* [Work to be completed]
Each line of the data below that includes the string "pink" must be copied.

# # # # #

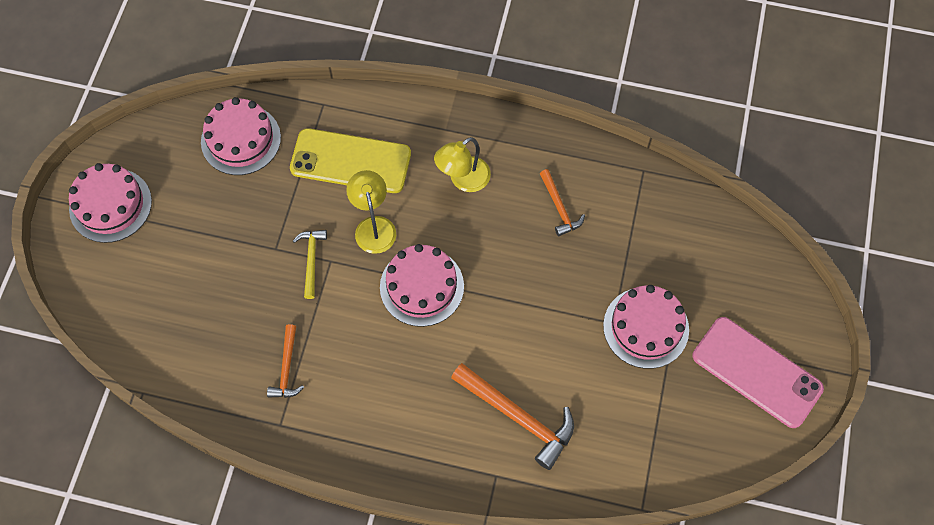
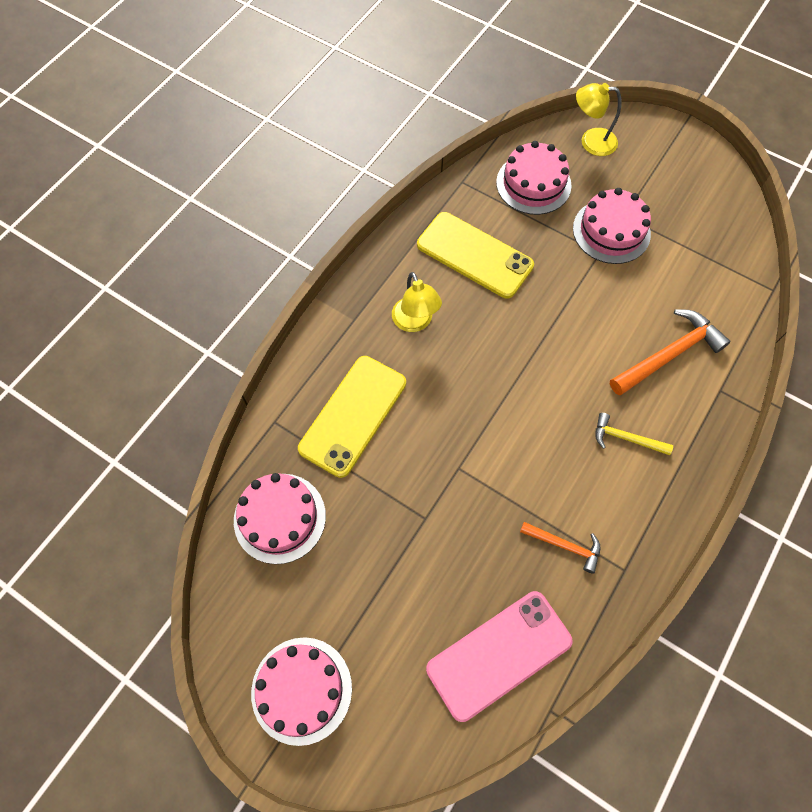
camera: 70 degrees left, 0 degrees up
(311, 260) = (451, 486): yellow hammer -> yellow hammer (626, 438)
(373, 226) = (435, 416): yellow lamp -> yellow lamp (591, 141)
(422, 286) = (515, 393): pink cake -> pink cake (533, 184)
(559, 208) = (474, 255): orange hammer -> yellow phone
(757, 372) = (672, 171): pink phone -> pink phone (499, 654)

# # # # #

* [Answer]
(422, 286) = (515, 393): pink cake -> pink cake (533, 184)
(757, 372) = (672, 171): pink phone -> pink phone (499, 654)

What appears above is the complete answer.